▶ _Exercise objective_:
Look through the entries below for the line with "IMU pin SDA: D4 -> D8" and the line with "MATRIX pin GND: none -> GND", then give again exactly those two lines and all lines between them, minus the pictures.

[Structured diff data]
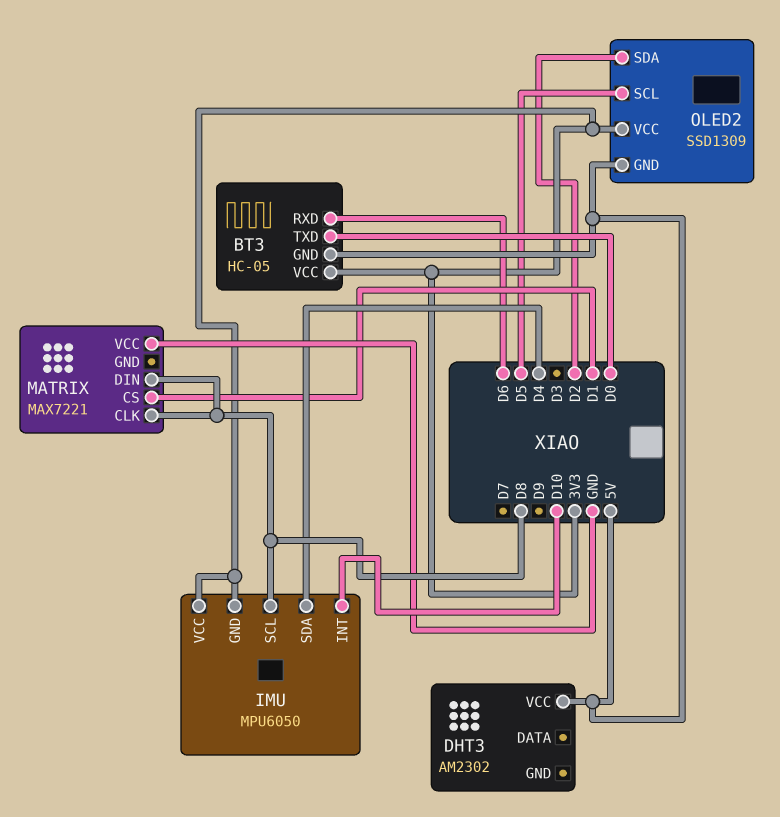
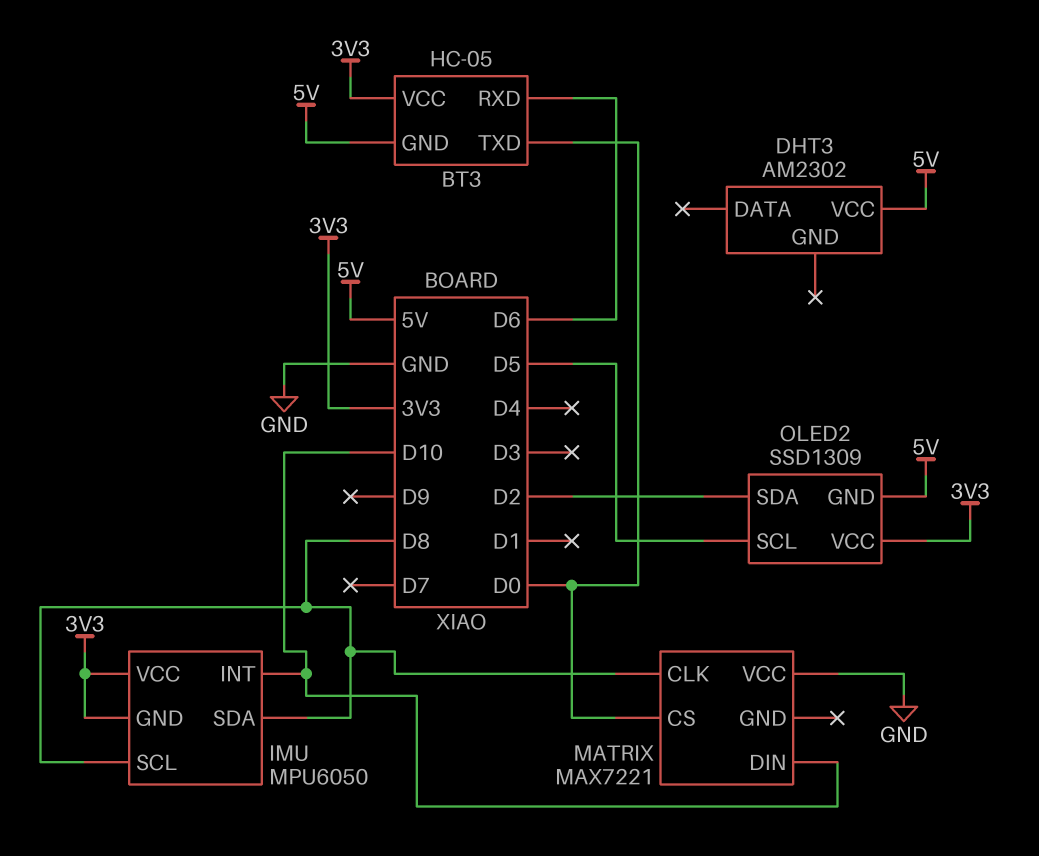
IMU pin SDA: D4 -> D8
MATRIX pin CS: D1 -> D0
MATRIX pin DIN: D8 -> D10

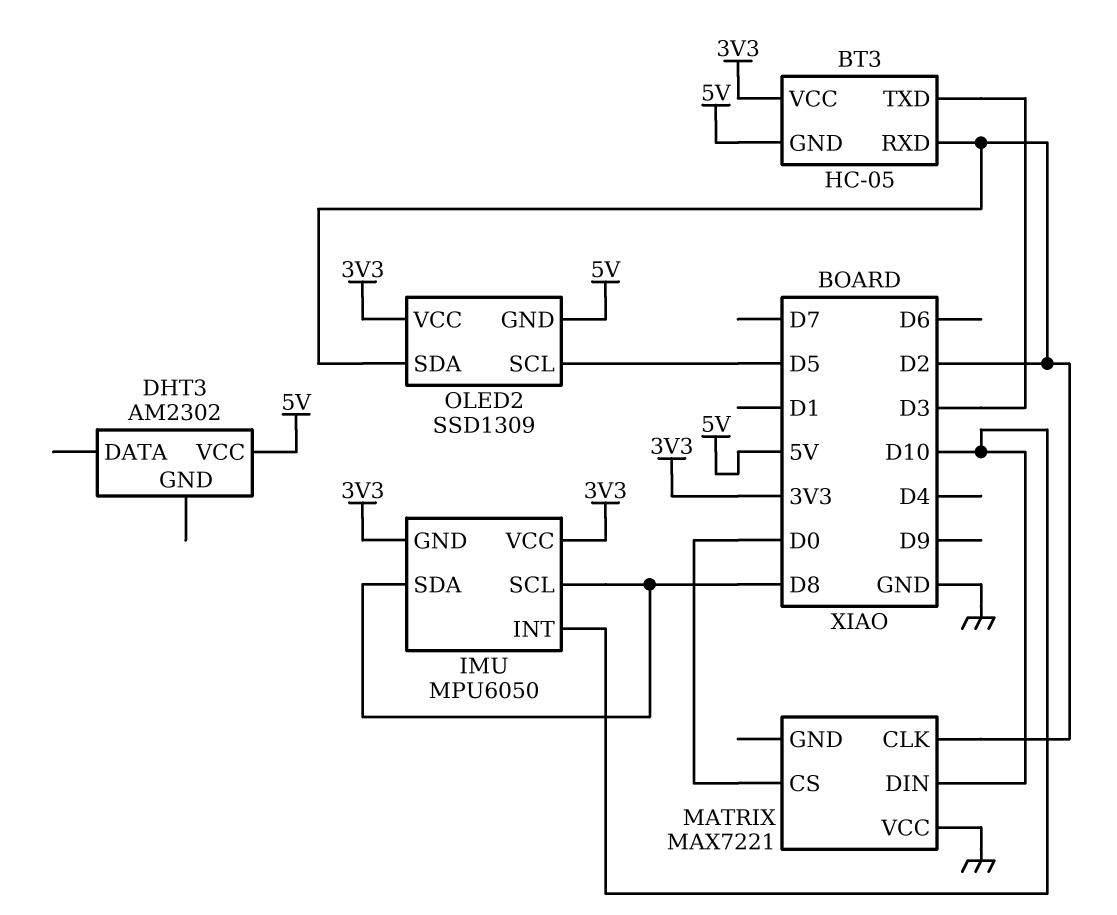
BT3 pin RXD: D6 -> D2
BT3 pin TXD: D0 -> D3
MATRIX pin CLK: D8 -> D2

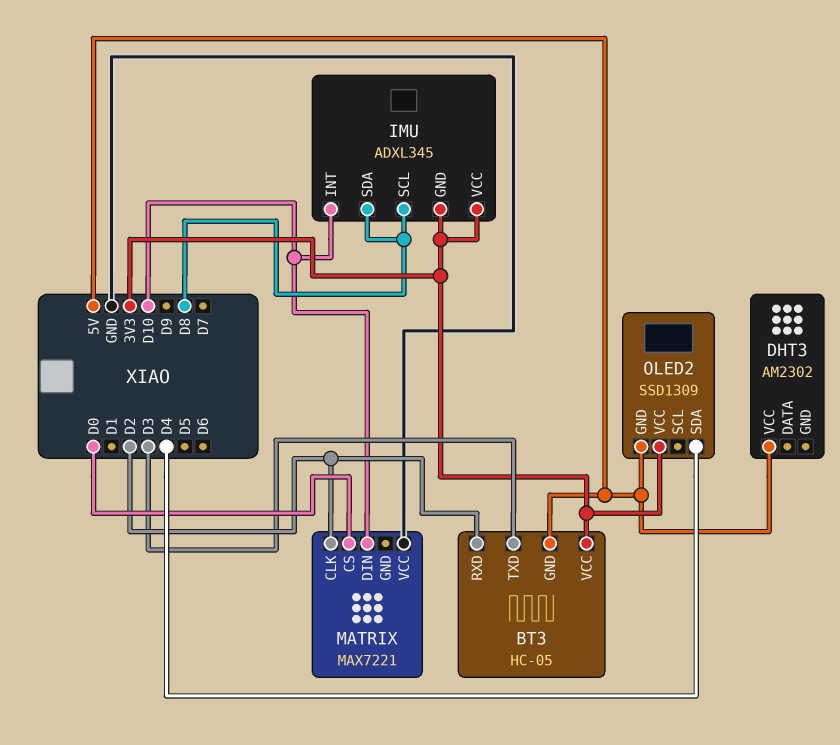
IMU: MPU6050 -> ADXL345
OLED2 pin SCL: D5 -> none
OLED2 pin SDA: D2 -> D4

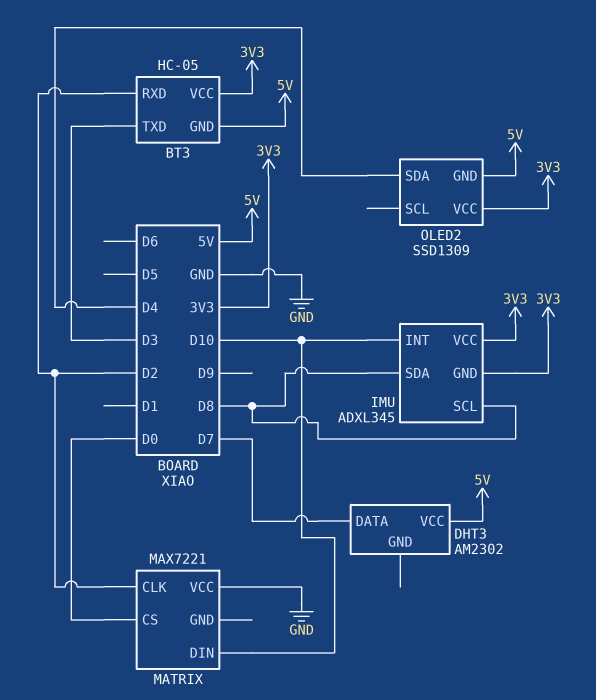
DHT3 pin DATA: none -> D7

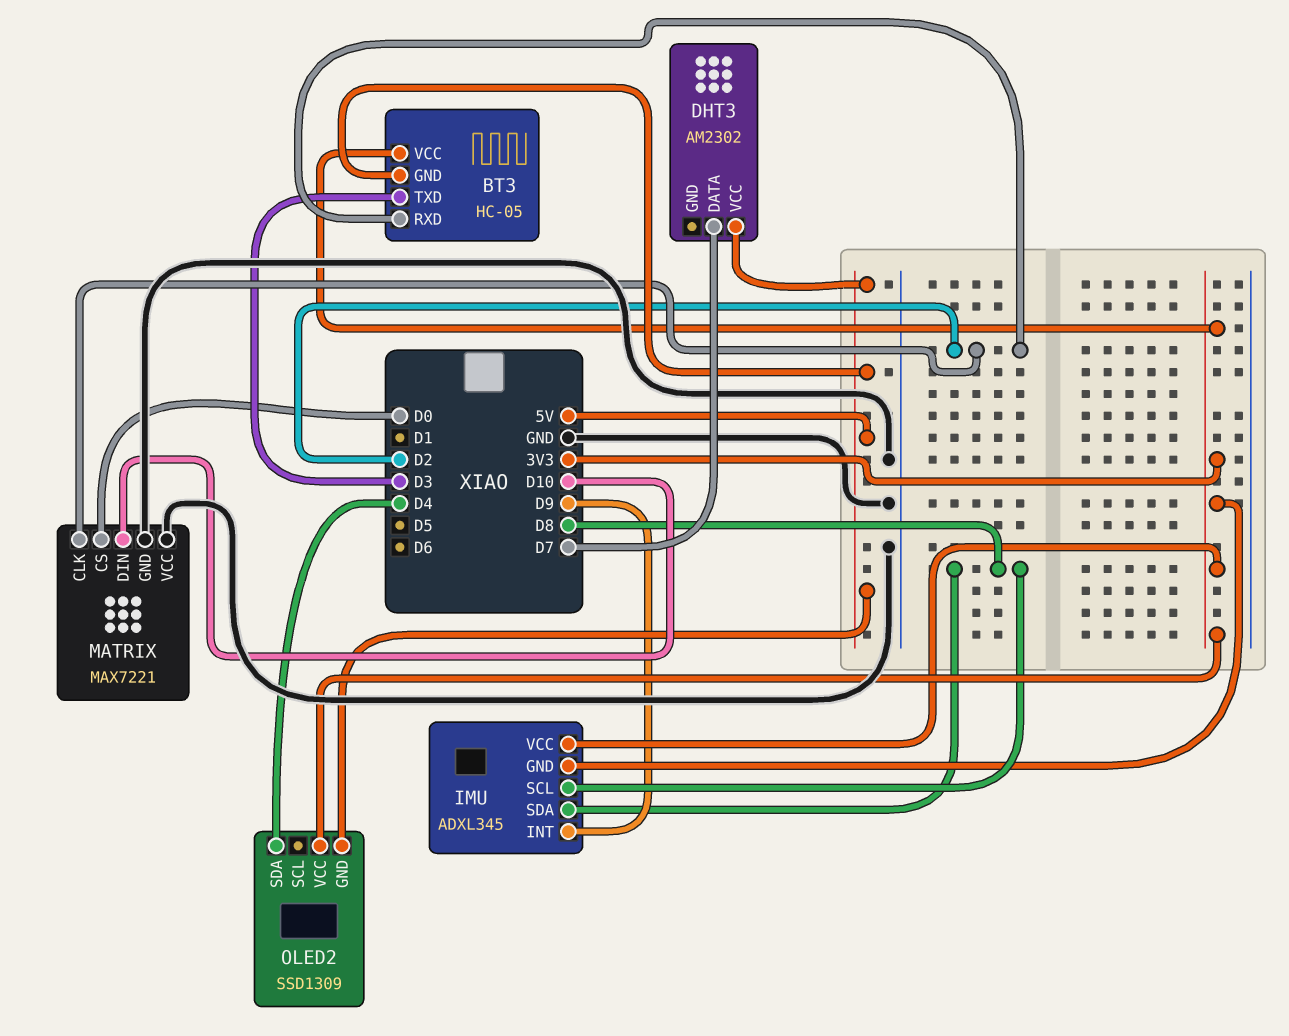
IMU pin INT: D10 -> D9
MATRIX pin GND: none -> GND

...

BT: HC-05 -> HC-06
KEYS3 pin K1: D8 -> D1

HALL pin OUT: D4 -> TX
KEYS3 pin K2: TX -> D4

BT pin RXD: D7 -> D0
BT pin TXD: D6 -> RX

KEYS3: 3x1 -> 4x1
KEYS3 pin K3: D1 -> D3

▶ _Exercise answer_:
IMU pin SDA: D4 -> D8
MATRIX pin CS: D1 -> D0
MATRIX pin DIN: D8 -> D10

BT3 pin RXD: D6 -> D2
BT3 pin TXD: D0 -> D3
MATRIX pin CLK: D8 -> D2

IMU: MPU6050 -> ADXL345
OLED2 pin SCL: D5 -> none
OLED2 pin SDA: D2 -> D4

DHT3 pin DATA: none -> D7

IMU pin INT: D10 -> D9
MATRIX pin GND: none -> GND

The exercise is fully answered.